_What is needed_
Copy the records word for word, omitting all pictures.

_Task data_
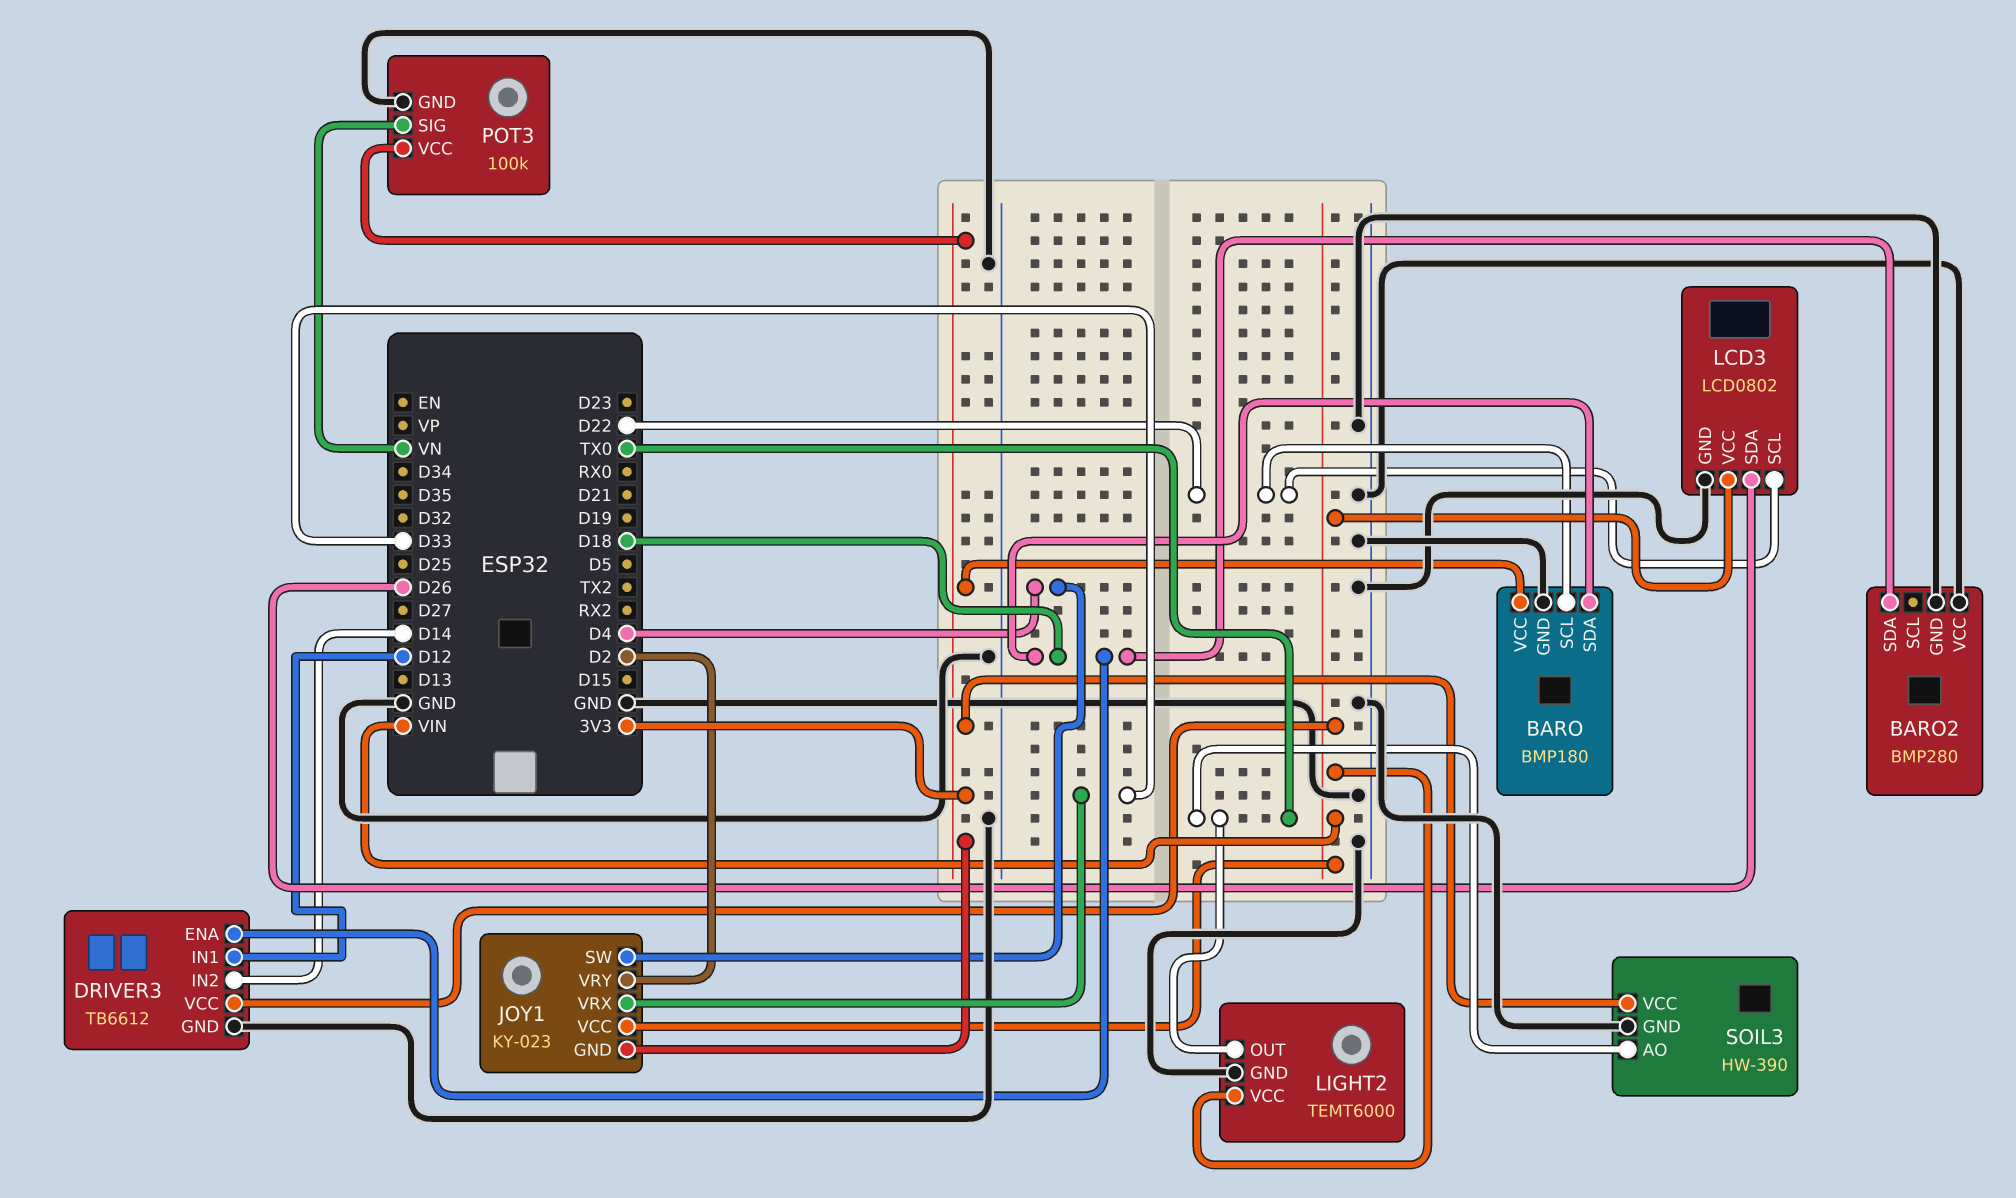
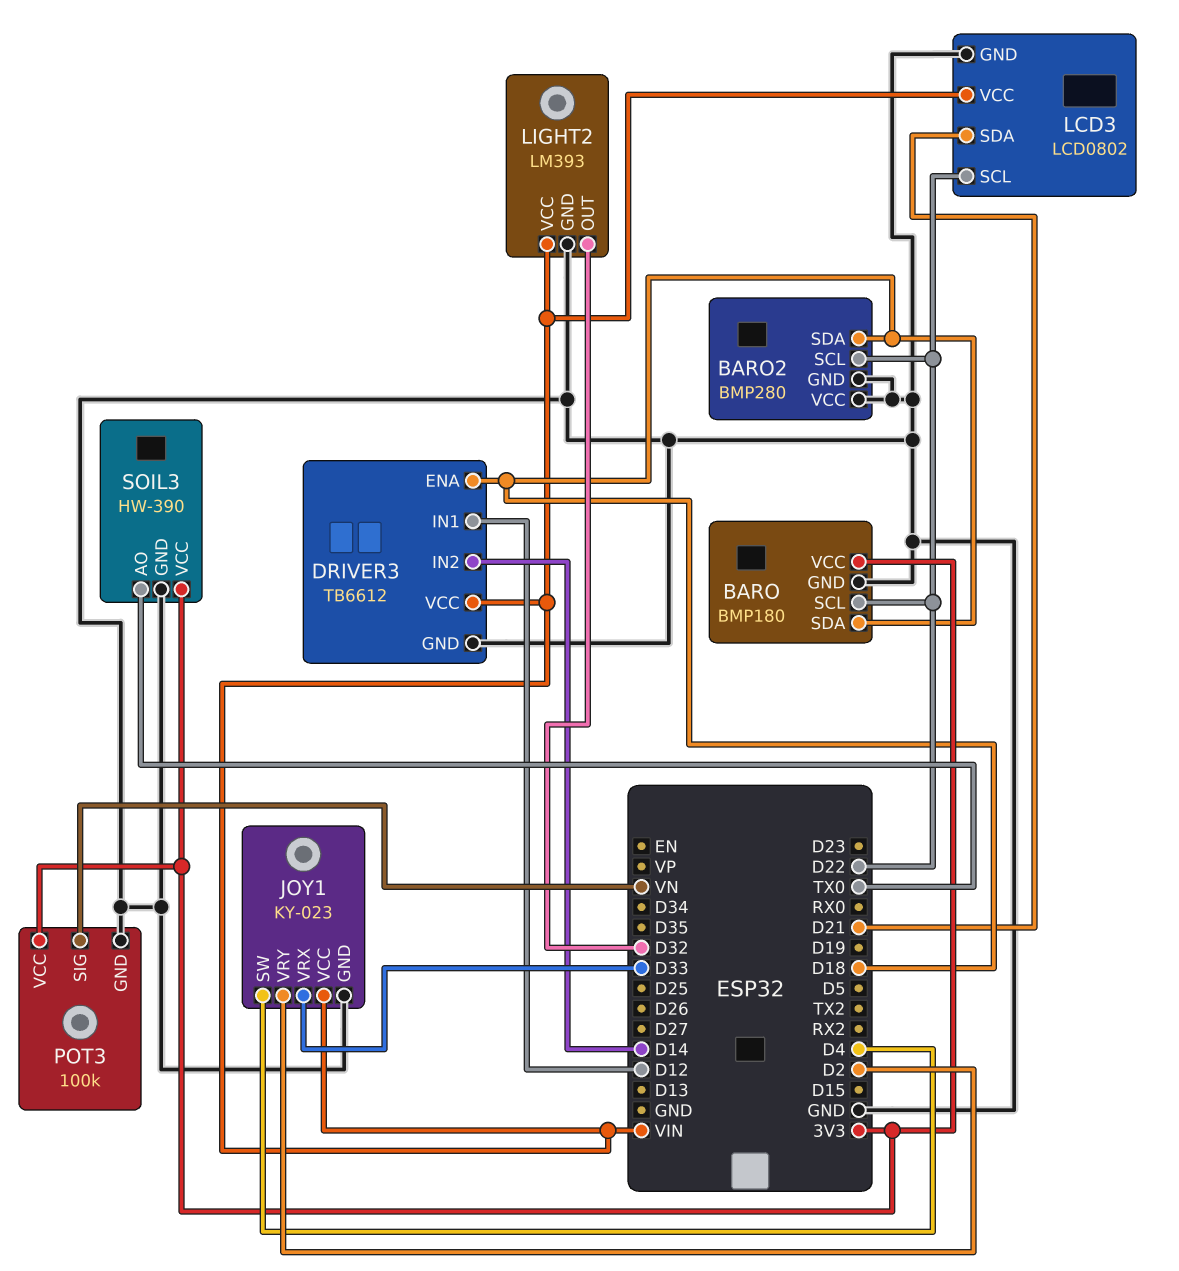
BARO2 pin SCL: none -> D22
JOY1 pin GND: 3V3 -> GND
LCD3 pin SDA: D26 -> D21
LIGHT2: TEMT6000 -> LM393
LIGHT2 pin OUT: TX0 -> D32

_Response_
BARO2 pin SCL: none -> D22
JOY1 pin GND: 3V3 -> GND
LCD3 pin SDA: D26 -> D21
LIGHT2: TEMT6000 -> LM393
LIGHT2 pin OUT: TX0 -> D32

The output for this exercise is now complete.